Problem description
Transcribe the entries below with complete accuracy, excluding the pictures.

[Image sets with object changes]
◇ ◇ ◇ ◇ ◇
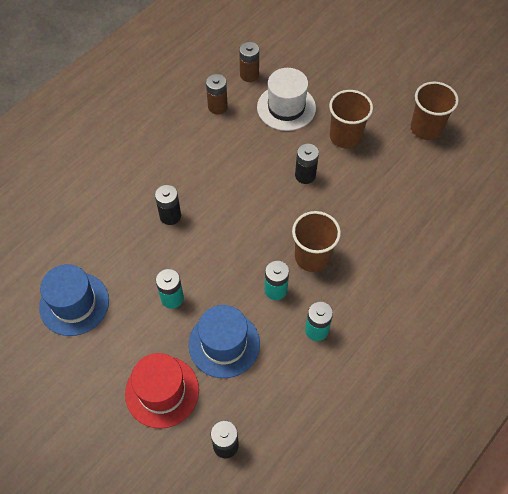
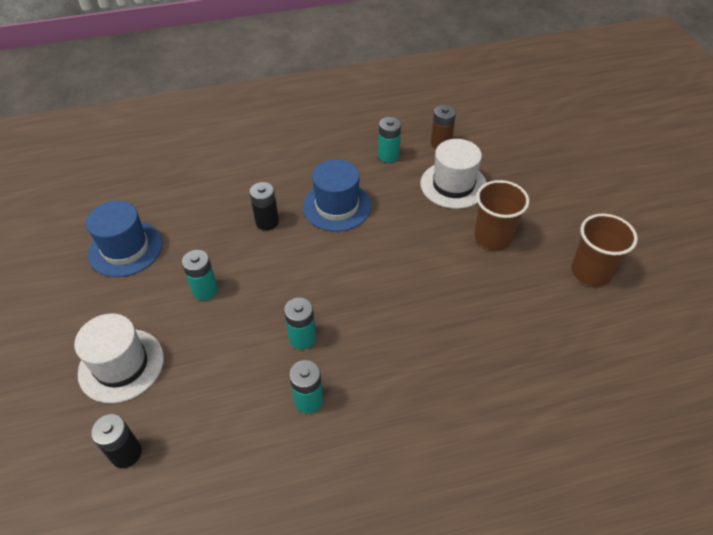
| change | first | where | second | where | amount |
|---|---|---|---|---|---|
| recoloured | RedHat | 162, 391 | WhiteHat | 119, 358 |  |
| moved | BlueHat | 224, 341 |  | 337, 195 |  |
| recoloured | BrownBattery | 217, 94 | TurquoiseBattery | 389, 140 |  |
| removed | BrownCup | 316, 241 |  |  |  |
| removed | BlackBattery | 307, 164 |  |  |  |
◇ ◇ ◇ ◇ ◇
Solution to this exercise
| change | first | where | second | where | amount |
|---|---|---|---|---|---|
| recoloured | RedHat | 162, 391 | WhiteHat | 119, 358 |  |
| moved | BlueHat | 224, 341 |  | 337, 195 |  |
| recoloured | BrownBattery | 217, 94 | TurquoiseBattery | 389, 140 |  |
| removed | BrownCup | 316, 241 |  |  |  |
| removed | BlackBattery | 307, 164 |  |  |  |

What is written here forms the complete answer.